* WHAT IS BEING ASKED *
Your task is to quote the records from their first line through the line containing "spun: aqua frying", with nothing added or left out.

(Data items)
►

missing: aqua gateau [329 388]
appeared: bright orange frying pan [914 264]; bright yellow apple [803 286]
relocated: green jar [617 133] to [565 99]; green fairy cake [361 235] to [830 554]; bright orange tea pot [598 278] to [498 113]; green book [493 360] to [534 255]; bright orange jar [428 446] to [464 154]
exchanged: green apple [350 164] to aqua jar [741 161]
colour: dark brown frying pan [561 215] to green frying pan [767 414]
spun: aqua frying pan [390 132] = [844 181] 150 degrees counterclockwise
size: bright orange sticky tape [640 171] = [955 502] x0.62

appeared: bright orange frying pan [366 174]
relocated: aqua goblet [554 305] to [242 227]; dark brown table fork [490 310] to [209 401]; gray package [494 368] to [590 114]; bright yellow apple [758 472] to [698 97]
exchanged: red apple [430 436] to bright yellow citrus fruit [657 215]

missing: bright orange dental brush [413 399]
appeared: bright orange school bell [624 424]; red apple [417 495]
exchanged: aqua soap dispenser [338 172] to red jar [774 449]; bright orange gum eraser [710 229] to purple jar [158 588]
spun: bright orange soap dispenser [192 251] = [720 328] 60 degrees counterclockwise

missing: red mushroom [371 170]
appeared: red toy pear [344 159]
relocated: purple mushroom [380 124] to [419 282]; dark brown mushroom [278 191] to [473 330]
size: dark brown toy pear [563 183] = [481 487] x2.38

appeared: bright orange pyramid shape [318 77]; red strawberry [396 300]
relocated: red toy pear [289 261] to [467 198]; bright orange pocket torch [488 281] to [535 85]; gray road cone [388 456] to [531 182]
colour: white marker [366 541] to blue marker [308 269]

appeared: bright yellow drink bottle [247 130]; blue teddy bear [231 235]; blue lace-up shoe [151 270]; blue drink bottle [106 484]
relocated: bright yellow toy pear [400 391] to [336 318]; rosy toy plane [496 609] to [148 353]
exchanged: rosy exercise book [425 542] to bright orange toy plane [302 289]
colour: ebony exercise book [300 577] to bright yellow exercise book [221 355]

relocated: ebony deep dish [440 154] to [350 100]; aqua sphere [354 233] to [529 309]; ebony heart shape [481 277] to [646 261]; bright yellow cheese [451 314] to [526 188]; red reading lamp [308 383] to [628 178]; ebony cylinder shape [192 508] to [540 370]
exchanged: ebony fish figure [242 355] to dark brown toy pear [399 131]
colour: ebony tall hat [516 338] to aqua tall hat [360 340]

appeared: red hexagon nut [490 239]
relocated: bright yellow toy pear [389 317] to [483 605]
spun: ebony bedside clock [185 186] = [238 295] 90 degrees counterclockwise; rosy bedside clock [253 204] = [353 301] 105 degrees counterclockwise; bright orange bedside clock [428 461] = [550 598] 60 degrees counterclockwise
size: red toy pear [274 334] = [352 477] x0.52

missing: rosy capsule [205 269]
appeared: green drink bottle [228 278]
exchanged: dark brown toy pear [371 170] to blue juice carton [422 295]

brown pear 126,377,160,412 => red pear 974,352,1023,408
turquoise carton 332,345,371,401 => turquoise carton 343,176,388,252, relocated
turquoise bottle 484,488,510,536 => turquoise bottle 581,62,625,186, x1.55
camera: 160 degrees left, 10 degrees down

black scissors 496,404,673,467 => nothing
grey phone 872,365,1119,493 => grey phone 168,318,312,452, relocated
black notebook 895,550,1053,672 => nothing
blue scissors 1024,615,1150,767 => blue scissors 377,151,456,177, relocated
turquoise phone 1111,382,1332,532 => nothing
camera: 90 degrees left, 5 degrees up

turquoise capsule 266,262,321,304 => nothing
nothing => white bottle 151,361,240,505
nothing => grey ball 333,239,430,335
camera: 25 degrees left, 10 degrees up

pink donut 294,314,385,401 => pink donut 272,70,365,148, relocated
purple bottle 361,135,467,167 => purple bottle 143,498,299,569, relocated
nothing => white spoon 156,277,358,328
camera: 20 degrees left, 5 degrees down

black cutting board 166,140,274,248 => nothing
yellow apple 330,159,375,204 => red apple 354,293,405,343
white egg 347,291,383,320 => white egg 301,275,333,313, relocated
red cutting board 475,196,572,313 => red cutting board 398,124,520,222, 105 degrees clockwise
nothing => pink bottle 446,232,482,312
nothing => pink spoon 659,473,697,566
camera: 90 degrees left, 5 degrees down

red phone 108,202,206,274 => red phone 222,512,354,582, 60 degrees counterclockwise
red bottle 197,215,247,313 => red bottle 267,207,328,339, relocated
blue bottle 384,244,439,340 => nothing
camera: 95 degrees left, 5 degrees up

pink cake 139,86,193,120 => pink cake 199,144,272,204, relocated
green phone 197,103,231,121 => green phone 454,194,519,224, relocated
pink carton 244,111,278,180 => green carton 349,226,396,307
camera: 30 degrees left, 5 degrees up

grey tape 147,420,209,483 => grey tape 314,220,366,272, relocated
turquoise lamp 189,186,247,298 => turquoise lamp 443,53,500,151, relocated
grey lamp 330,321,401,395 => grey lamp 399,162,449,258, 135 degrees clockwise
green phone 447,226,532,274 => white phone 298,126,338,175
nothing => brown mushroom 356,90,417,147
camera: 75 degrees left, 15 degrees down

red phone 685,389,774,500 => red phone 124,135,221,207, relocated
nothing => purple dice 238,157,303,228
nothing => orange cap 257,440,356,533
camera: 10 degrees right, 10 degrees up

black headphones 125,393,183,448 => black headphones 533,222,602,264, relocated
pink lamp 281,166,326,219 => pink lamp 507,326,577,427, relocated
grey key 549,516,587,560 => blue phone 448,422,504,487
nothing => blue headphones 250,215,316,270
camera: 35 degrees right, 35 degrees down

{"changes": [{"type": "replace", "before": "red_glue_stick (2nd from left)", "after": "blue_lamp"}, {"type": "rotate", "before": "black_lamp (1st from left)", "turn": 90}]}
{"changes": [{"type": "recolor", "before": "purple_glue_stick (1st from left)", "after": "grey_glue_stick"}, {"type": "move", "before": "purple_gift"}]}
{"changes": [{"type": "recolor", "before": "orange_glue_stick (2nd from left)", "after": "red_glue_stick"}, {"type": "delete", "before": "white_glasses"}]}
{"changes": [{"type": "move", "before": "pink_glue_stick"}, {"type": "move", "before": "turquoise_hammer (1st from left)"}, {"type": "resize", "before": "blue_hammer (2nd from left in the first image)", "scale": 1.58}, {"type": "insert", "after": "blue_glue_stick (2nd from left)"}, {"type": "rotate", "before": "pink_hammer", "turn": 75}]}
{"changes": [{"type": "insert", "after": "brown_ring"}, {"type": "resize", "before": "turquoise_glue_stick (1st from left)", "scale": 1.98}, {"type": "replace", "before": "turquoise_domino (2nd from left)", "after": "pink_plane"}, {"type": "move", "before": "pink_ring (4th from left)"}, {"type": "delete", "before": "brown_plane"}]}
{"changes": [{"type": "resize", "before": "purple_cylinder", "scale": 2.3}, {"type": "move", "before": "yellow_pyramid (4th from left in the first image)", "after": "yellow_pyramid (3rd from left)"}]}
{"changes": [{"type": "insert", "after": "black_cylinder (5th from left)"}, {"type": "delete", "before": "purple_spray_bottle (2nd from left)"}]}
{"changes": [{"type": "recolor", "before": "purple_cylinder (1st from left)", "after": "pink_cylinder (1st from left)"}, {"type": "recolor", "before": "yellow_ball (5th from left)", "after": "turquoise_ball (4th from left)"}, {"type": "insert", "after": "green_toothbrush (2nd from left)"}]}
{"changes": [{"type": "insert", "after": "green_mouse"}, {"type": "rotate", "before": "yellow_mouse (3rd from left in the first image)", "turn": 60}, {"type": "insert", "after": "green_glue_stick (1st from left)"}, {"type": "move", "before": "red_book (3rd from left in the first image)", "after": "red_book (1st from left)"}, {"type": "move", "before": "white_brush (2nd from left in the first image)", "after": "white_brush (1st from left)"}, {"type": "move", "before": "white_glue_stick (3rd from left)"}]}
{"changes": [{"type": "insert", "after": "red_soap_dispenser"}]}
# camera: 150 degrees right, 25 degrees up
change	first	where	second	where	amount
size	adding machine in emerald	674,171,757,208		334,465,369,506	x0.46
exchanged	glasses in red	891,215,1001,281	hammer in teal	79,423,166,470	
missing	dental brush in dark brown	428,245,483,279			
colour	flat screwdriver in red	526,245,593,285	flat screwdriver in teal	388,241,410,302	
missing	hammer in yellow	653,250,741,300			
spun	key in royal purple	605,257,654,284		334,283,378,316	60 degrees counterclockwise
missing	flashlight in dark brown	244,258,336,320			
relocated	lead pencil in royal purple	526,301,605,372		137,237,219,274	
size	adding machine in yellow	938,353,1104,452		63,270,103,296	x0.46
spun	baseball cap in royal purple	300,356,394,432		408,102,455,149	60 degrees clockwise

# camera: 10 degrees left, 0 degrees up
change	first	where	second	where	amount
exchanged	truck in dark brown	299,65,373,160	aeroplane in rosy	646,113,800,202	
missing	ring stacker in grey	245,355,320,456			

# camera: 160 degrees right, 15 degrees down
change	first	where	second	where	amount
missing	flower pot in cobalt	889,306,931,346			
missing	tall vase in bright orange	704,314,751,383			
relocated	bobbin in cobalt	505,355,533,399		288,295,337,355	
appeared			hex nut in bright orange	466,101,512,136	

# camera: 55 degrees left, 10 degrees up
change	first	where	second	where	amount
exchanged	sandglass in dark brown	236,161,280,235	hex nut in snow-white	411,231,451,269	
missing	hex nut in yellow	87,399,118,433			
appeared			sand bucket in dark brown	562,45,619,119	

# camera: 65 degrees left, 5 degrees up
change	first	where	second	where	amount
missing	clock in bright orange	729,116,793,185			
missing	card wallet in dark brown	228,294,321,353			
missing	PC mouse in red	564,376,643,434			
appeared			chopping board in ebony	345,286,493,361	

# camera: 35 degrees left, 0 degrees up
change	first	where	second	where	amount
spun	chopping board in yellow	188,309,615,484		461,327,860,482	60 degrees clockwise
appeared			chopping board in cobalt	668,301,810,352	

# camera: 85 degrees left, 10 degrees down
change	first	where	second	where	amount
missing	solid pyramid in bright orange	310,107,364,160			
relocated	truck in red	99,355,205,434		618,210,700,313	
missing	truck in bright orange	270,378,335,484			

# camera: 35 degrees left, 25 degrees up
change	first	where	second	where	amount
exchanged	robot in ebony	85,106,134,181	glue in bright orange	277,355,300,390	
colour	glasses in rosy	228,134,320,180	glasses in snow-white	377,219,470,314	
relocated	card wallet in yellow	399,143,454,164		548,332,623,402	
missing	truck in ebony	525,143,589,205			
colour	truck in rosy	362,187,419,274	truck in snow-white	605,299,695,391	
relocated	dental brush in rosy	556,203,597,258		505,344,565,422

◄

* WRITTEN RESPONSE *
missing: aqua gateau [329 388]
appeared: bright orange frying pan [914 264]; bright yellow apple [803 286]
relocated: green jar [617 133] to [565 99]; green fairy cake [361 235] to [830 554]; bright orange tea pot [598 278] to [498 113]; green book [493 360] to [534 255]; bright orange jar [428 446] to [464 154]
exchanged: green apple [350 164] to aqua jar [741 161]
colour: dark brown frying pan [561 215] to green frying pan [767 414]
spun: aqua frying pan [390 132] = [844 181] 150 degrees counterclockwise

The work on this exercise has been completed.